Please set down, unchanged, each line from the one with "R7: 39k (SDA, VCC) -> 39k (LIGHT, VCC)" to the final line of the data below, both included. Drop the pictures.
━━ Input material
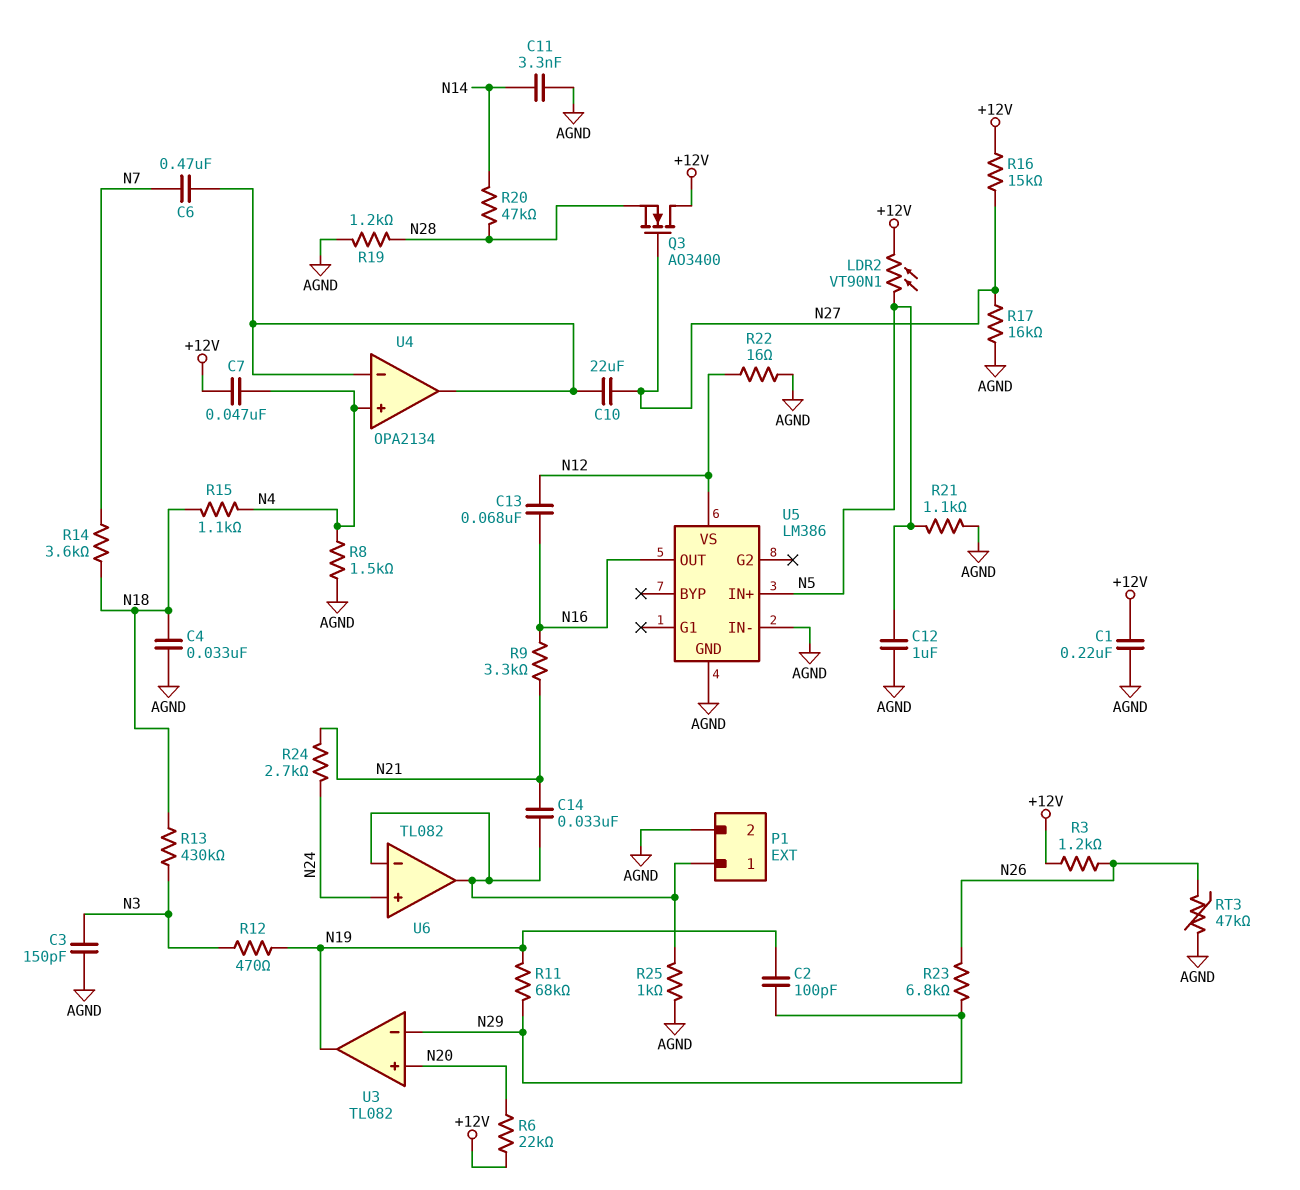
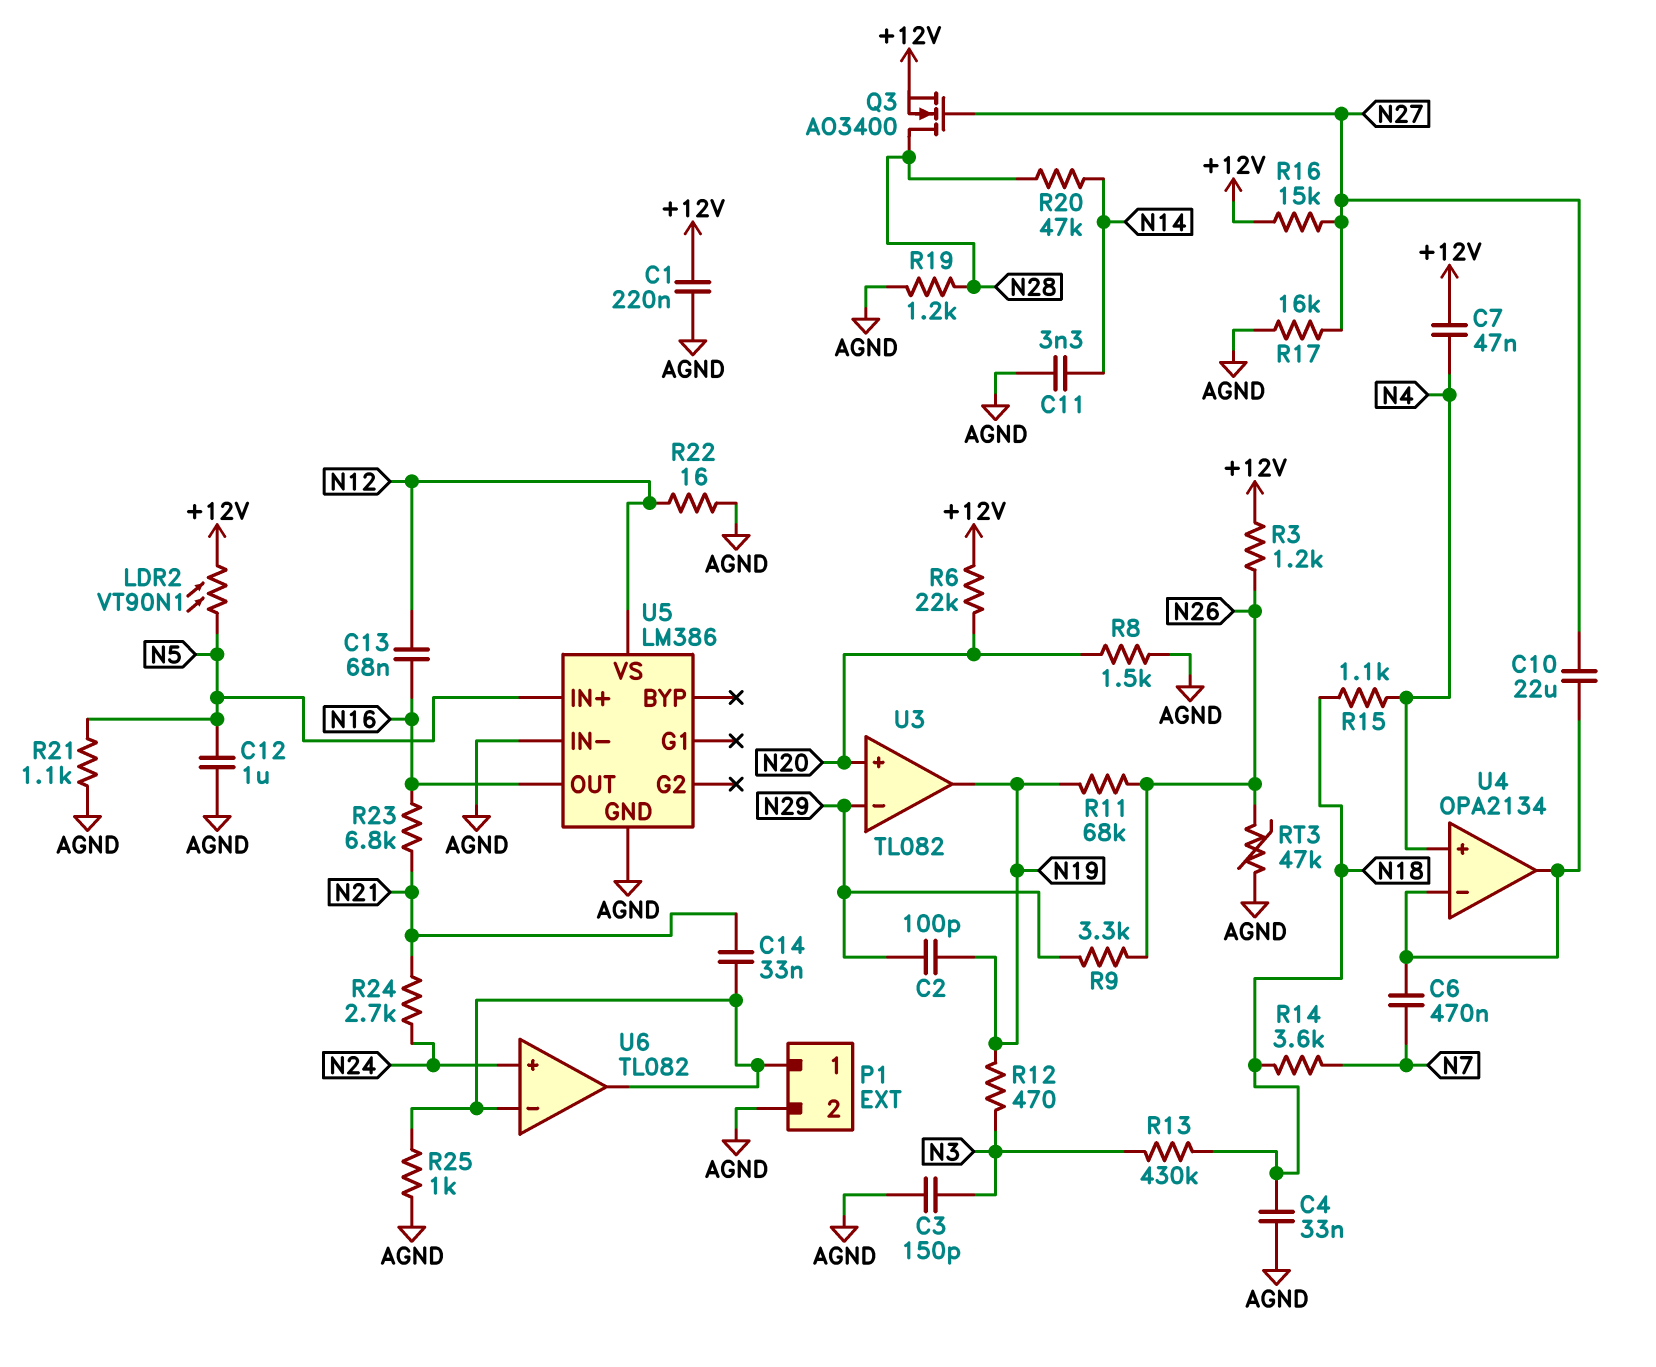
Q3: NMOS AO3400 (G N27, D +12V, S N28) -> NMOS AO3400 (G N27, D N28, S +12V)
R8: 1.5k (AGND, N4) -> 1.5k (AGND, N20)
R9: 3.3k (N16, N21) -> 3.3k (N26, N29)
R11: 68k (N19, N29) -> 68k (N19, N26)
R23: 6.8k (N26, N29) -> 6.8k (N16, N21)

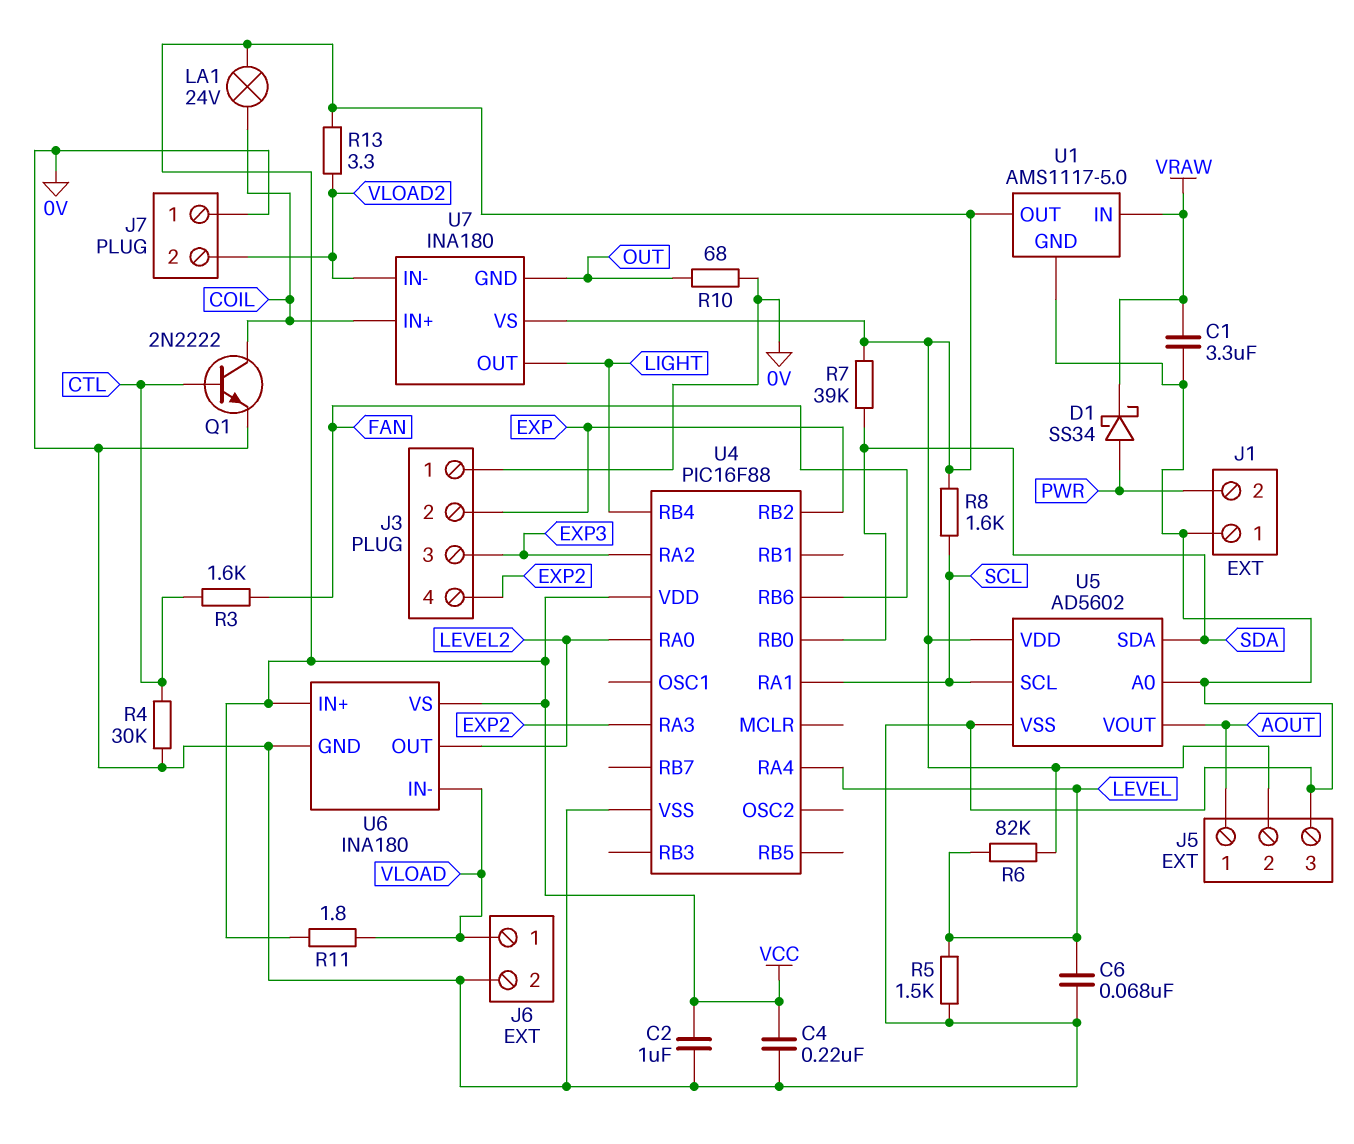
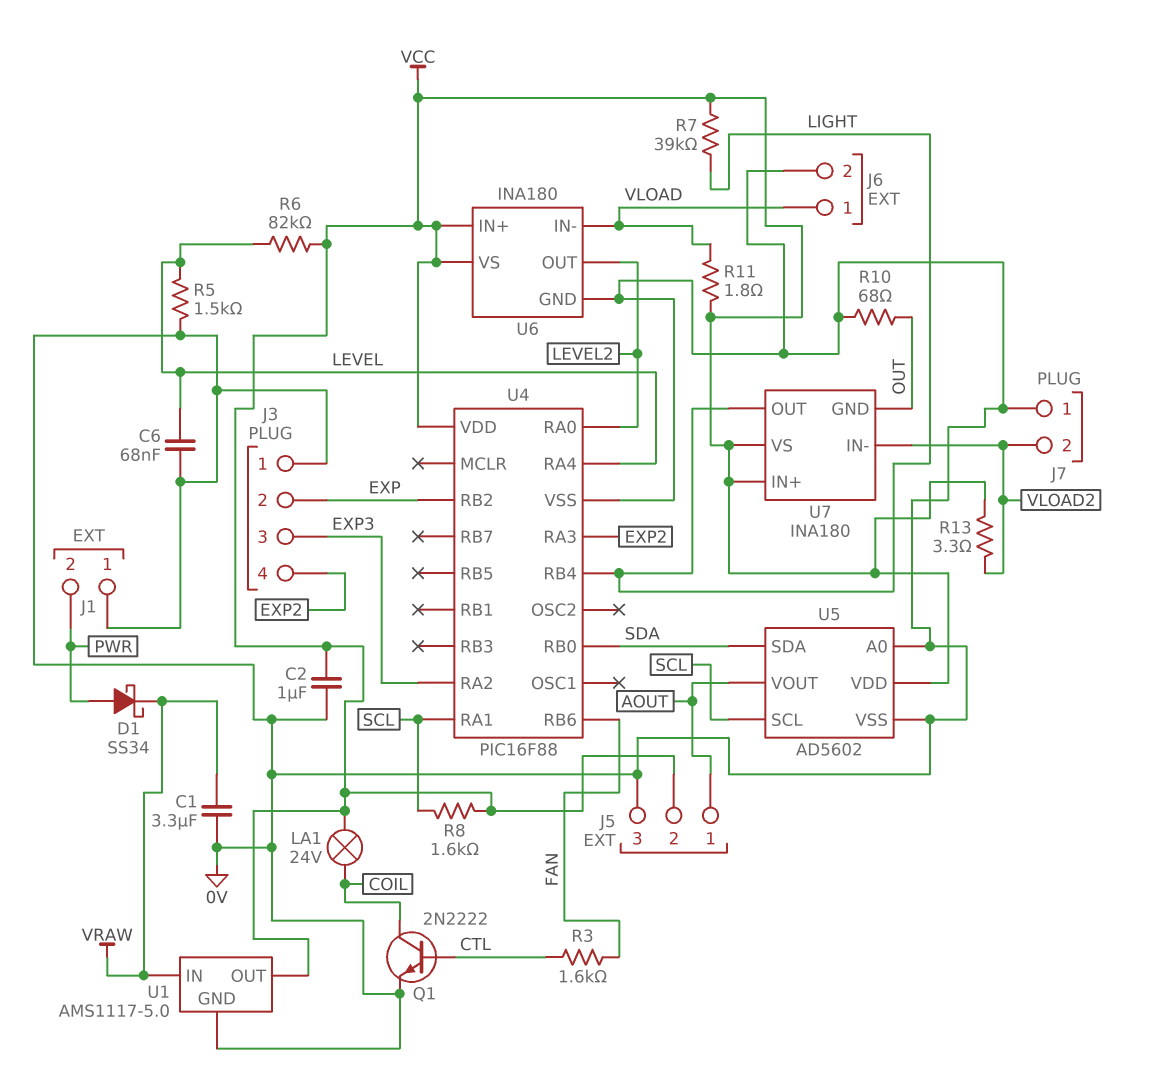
C4: 220nF (0V, VCC) -> none
R4: 30k (0V, CTL) -> none
R7: 39k (SDA, VCC) -> 39k (LIGHT, VCC)
U7 pin IN+: COIL -> VCC

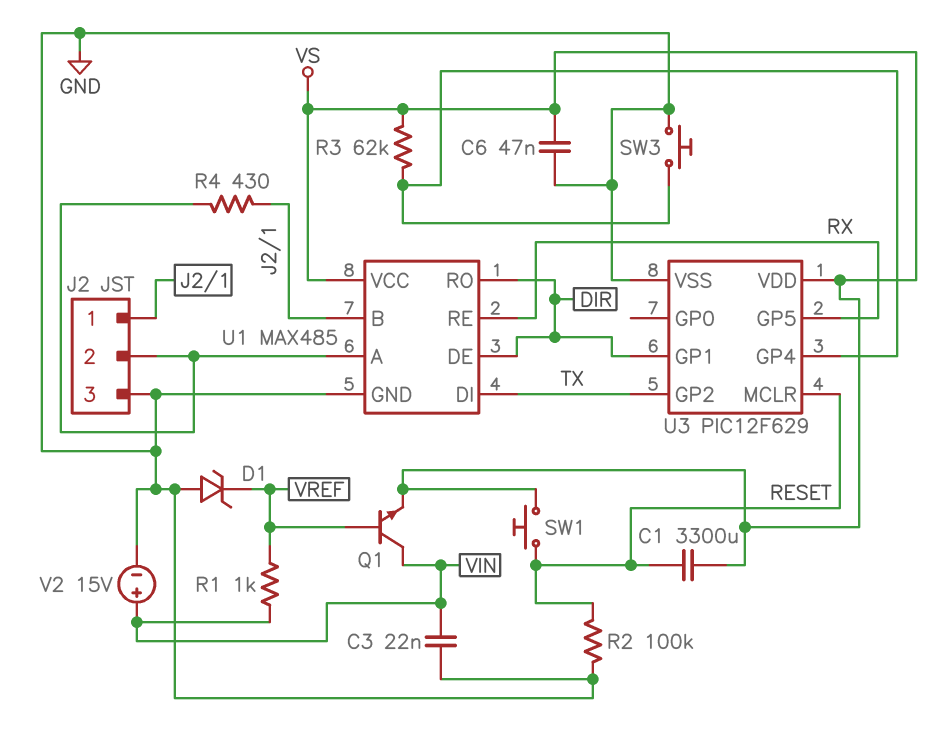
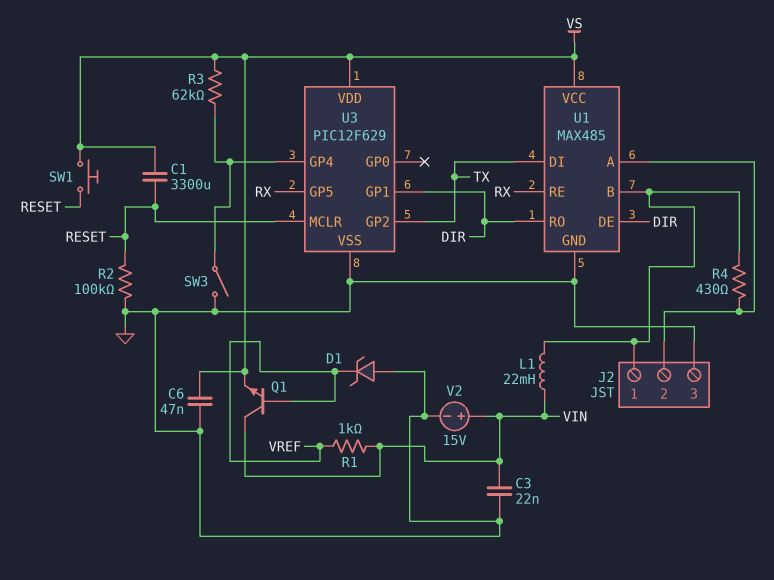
L1: none -> 22mH (J2/1, VIN)
SW3: button (GND, U3/GP4) -> switch (GND, U3/GP4)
━━━━
→ Exercise result
R7: 39k (SDA, VCC) -> 39k (LIGHT, VCC)
U7 pin IN+: COIL -> VCC

L1: none -> 22mH (J2/1, VIN)
SW3: button (GND, U3/GP4) -> switch (GND, U3/GP4)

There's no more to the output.